Scene image comparisons
>>

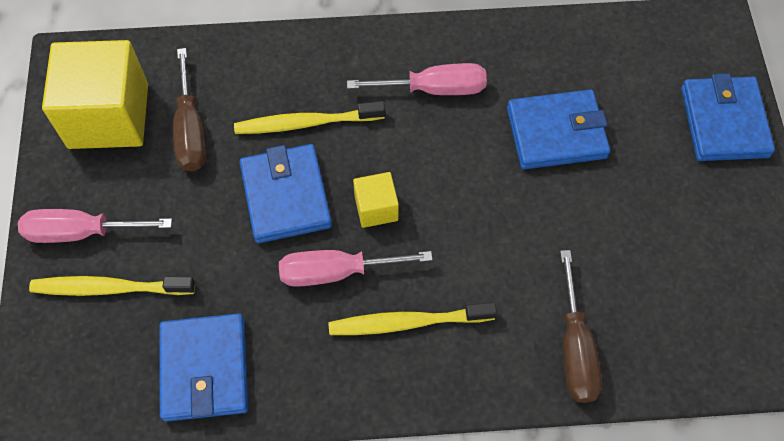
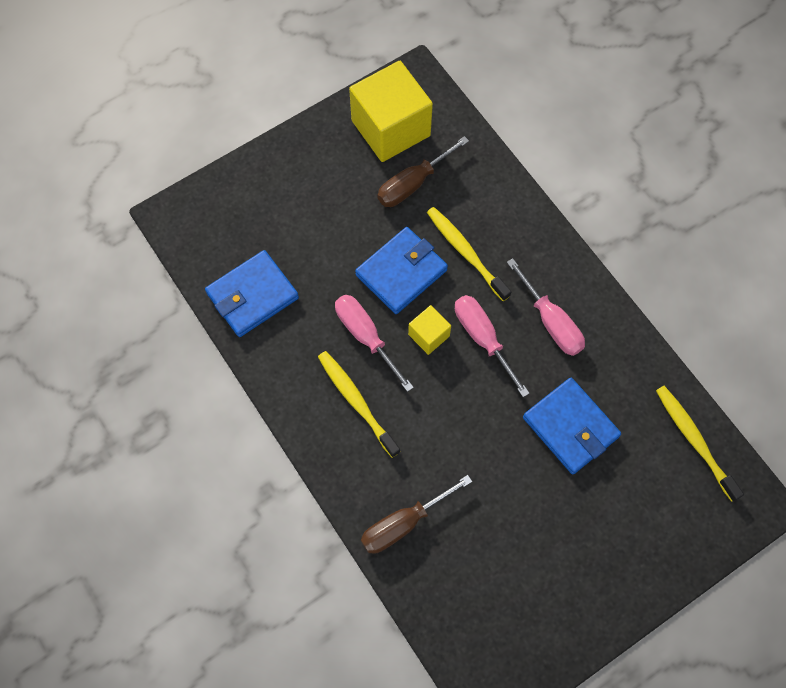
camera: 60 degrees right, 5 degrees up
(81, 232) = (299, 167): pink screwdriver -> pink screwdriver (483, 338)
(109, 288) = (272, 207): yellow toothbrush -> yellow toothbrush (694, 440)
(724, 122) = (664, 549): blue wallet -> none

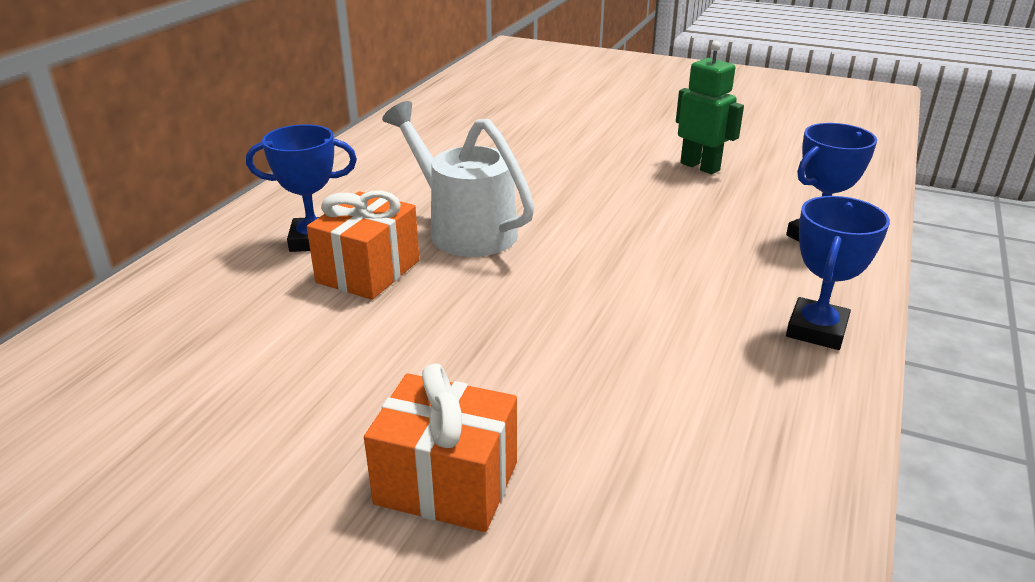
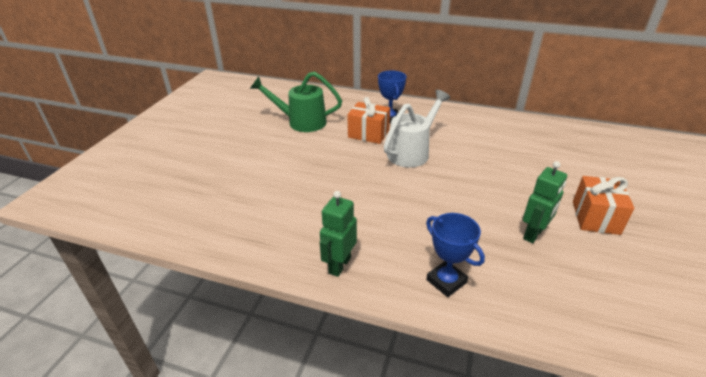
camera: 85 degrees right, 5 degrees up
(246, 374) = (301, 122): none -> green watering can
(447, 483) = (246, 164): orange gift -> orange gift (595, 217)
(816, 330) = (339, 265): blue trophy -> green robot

<<

WORK REQUIRED >> From the line that contains "(246, 374) = (301, 122): none" down to the final line of the entries, print every line exactly as it is, and only those lines.

WRITTEN REPLY >>
(246, 374) = (301, 122): none -> green watering can
(447, 483) = (246, 164): orange gift -> orange gift (595, 217)
(816, 330) = (339, 265): blue trophy -> green robot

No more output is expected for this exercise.